EXERCISE OBJECTIVE:
Provide the count of lines below where "cone" occurs, with no other output.

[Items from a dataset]
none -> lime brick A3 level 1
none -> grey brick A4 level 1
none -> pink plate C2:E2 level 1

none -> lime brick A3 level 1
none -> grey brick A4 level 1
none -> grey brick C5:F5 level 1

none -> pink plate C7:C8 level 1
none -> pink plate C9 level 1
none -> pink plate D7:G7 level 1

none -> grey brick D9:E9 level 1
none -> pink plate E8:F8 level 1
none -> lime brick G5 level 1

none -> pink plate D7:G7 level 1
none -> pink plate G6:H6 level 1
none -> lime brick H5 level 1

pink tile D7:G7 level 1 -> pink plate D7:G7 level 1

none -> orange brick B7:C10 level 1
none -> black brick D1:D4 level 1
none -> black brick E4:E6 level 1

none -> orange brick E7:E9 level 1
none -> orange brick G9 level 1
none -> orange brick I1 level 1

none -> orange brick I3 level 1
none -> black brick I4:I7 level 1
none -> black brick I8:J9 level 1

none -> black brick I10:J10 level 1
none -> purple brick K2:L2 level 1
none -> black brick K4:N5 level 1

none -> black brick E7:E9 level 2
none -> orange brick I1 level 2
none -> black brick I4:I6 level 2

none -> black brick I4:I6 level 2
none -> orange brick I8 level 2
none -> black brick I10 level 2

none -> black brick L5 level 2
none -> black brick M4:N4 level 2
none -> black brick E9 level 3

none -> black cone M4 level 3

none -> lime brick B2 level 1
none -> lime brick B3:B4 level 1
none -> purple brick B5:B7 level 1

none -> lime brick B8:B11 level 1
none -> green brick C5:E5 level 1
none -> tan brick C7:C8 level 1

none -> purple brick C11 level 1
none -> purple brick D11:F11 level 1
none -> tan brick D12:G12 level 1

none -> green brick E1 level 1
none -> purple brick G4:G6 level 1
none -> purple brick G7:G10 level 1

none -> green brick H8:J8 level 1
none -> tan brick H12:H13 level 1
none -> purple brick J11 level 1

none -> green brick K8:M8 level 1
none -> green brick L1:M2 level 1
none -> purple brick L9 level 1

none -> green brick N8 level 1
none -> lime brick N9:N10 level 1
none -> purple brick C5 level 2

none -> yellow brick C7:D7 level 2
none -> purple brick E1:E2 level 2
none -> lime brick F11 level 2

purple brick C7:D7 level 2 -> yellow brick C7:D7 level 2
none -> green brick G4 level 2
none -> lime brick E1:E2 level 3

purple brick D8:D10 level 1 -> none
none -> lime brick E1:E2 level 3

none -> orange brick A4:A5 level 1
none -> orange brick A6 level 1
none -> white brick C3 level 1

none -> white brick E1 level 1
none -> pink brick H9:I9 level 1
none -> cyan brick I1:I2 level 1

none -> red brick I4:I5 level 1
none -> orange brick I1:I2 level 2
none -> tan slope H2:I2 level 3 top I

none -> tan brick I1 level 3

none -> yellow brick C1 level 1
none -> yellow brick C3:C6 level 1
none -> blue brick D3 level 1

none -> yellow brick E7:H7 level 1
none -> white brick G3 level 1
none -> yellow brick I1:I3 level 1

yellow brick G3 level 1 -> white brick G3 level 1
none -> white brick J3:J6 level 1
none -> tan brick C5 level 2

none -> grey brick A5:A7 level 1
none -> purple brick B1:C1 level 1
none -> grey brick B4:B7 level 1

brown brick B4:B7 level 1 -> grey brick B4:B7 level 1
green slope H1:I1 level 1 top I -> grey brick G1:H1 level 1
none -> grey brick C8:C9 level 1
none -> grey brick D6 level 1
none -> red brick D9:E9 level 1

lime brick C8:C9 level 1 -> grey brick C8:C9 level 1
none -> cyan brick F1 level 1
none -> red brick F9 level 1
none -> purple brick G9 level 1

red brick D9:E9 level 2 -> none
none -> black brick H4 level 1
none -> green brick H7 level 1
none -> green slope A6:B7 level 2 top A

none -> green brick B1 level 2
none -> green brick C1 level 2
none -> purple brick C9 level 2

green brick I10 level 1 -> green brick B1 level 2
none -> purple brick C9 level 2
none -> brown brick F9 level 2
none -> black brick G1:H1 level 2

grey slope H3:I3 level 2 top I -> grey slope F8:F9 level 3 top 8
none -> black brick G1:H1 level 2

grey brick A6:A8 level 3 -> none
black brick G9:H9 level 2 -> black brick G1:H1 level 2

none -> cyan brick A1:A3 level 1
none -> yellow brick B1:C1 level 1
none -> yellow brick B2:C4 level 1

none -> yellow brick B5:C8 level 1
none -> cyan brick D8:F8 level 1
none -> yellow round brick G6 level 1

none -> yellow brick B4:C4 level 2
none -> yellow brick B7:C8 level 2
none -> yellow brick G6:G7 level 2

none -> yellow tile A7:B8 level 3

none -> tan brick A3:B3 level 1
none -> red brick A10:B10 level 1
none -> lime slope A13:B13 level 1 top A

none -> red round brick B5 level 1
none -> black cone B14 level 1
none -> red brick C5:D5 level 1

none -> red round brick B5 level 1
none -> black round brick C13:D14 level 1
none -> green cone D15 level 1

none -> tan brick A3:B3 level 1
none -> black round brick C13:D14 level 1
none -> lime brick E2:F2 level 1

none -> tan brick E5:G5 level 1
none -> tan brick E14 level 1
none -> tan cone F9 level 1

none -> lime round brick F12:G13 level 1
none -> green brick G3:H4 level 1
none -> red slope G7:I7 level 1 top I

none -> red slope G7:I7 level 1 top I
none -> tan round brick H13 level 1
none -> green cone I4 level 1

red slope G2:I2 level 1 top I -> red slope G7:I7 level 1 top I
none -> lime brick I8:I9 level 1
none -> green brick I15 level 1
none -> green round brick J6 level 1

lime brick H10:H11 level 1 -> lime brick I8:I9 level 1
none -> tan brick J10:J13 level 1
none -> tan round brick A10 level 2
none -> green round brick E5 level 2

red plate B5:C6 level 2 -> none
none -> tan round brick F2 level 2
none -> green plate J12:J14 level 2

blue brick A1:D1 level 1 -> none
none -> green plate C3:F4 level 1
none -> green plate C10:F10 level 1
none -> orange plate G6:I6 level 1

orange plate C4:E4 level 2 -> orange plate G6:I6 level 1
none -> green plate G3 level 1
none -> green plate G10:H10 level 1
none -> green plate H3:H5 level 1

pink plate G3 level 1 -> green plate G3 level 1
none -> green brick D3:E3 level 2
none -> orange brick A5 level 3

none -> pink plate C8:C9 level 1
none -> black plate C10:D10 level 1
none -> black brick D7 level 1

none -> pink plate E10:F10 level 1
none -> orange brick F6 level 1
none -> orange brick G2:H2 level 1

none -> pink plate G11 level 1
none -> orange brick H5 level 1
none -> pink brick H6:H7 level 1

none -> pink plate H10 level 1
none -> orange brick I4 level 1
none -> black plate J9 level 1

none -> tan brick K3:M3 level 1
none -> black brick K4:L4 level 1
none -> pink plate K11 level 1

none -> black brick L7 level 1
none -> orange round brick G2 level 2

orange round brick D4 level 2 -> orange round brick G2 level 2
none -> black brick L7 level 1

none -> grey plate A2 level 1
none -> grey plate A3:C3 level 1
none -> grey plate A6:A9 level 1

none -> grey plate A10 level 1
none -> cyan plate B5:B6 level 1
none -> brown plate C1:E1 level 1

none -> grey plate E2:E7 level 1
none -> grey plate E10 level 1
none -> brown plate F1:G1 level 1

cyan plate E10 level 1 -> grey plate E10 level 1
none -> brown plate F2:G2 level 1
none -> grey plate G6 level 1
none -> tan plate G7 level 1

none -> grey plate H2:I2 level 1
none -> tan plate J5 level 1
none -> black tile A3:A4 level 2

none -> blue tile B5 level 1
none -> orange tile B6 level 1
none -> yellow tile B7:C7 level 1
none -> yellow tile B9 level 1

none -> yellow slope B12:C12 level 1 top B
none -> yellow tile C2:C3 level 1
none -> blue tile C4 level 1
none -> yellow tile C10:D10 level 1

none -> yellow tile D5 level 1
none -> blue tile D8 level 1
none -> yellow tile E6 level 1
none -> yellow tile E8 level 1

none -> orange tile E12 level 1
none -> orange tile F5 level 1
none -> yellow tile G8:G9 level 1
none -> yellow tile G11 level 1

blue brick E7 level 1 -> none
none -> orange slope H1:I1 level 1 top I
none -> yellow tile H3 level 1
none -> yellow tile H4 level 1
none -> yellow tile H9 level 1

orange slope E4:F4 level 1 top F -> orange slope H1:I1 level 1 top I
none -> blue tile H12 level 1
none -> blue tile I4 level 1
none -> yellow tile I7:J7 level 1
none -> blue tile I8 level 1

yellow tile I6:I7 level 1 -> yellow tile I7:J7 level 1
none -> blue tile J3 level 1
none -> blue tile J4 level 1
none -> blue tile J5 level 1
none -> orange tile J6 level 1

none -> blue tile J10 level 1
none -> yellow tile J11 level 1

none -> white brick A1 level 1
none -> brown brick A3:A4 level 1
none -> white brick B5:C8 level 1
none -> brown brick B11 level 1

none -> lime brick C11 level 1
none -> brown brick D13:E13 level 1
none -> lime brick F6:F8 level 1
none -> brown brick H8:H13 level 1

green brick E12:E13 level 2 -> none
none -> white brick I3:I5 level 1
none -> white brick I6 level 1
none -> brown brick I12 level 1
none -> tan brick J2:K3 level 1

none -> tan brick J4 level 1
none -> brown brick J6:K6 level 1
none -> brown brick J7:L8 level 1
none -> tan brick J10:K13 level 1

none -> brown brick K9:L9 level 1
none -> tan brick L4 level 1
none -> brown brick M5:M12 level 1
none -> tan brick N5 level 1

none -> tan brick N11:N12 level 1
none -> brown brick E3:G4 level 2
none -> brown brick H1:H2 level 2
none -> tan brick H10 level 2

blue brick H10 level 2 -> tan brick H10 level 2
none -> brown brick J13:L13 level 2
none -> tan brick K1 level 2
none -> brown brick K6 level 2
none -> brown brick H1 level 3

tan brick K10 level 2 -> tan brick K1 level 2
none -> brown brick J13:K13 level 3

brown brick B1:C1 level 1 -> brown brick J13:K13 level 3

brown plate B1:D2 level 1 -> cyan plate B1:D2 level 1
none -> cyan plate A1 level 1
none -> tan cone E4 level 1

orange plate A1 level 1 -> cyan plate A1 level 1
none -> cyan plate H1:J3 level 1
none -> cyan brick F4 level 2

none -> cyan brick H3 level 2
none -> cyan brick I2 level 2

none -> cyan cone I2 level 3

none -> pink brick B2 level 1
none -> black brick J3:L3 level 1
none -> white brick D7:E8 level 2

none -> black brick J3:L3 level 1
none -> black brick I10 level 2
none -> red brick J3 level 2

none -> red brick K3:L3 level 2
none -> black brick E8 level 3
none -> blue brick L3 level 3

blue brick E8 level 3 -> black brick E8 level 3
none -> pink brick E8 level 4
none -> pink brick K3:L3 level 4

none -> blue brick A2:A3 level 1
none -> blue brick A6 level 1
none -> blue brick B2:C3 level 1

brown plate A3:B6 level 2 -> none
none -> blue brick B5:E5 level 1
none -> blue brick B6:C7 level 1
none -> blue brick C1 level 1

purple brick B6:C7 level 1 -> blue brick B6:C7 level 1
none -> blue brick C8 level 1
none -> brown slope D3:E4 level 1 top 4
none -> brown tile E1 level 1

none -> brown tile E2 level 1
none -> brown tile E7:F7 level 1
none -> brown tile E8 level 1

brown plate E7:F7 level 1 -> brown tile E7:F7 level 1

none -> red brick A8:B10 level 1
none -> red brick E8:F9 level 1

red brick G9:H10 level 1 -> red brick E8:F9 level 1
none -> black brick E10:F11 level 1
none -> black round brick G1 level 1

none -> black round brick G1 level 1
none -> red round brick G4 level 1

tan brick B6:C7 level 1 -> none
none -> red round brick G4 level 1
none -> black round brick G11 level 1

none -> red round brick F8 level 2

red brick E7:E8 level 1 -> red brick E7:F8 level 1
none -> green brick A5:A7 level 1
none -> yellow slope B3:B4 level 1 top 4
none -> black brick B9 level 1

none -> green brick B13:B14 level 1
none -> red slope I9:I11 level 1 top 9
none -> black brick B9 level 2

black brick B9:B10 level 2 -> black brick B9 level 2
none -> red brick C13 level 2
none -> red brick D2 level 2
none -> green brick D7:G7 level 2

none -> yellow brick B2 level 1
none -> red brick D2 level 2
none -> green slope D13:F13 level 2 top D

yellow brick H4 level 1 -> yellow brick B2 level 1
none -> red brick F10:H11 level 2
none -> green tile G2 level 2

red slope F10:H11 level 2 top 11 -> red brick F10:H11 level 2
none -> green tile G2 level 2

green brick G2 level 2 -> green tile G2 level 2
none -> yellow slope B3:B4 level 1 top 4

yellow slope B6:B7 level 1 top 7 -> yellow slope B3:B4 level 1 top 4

EXERCISE RESULT:
7